Available data below:

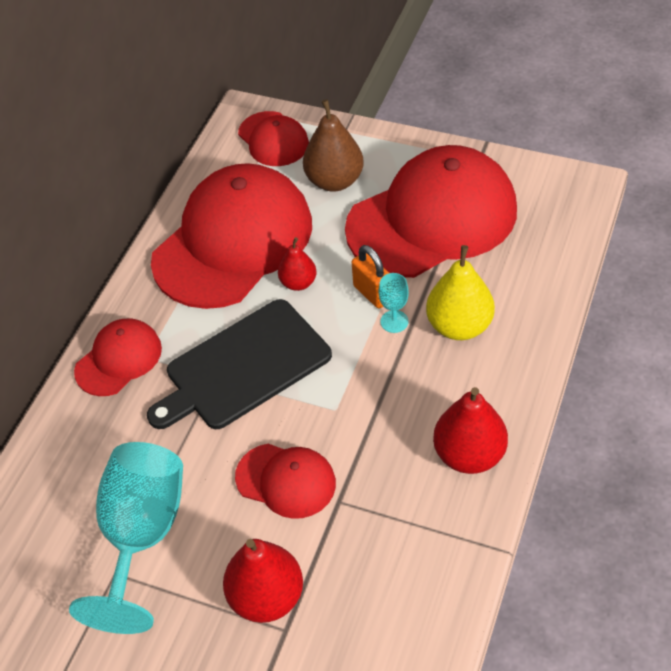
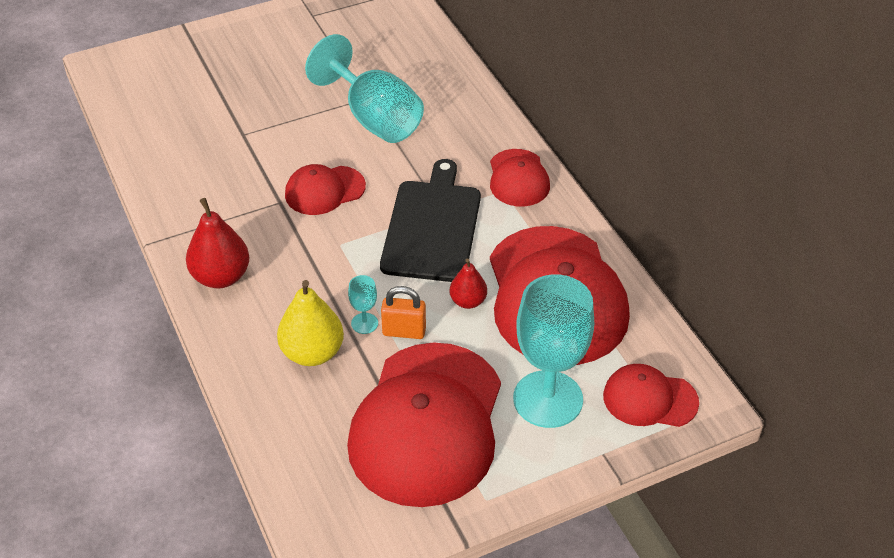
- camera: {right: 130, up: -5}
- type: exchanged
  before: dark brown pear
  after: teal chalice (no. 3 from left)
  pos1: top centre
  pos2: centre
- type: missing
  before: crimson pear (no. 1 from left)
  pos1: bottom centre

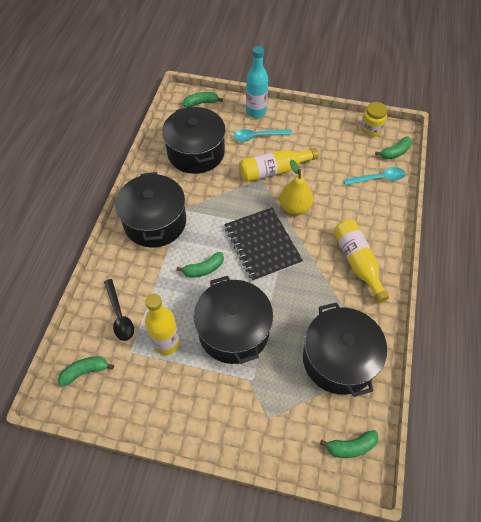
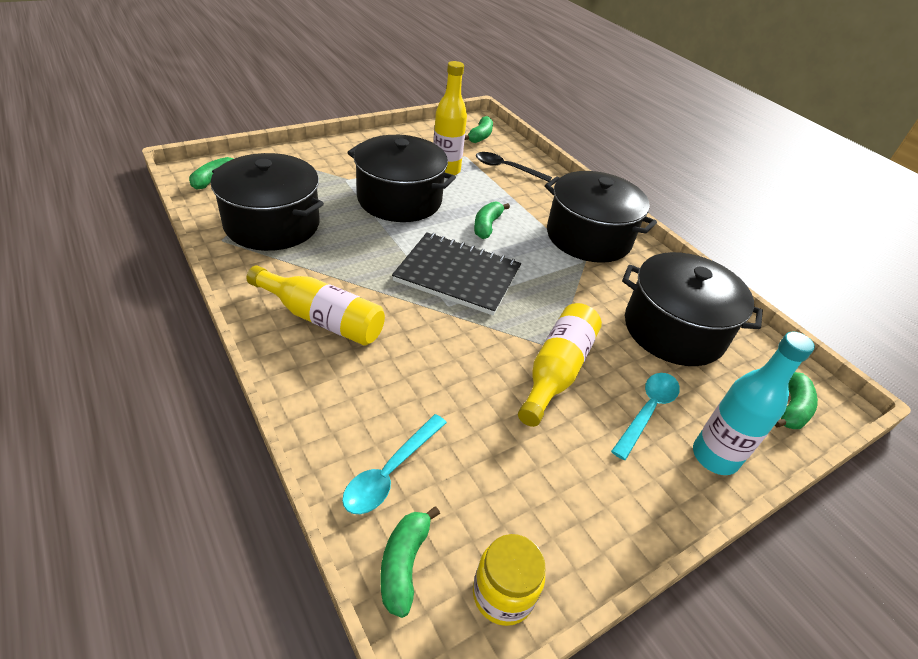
- camera: {right: 130, up: -15}
- type: missing
  before: yellow pear
  pos1: centre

End of Available data.

Restate it all word for word: every record, no pictures.

- camera: {right: 130, up: -5}
- type: exchanged
  before: dark brown pear
  after: teal chalice (no. 3 from left)
  pos1: top centre
  pos2: centre
- type: missing
  before: crimson pear (no. 1 from left)
  pos1: bottom centre

- camera: {right: 130, up: -15}
- type: missing
  before: yellow pear
  pos1: centre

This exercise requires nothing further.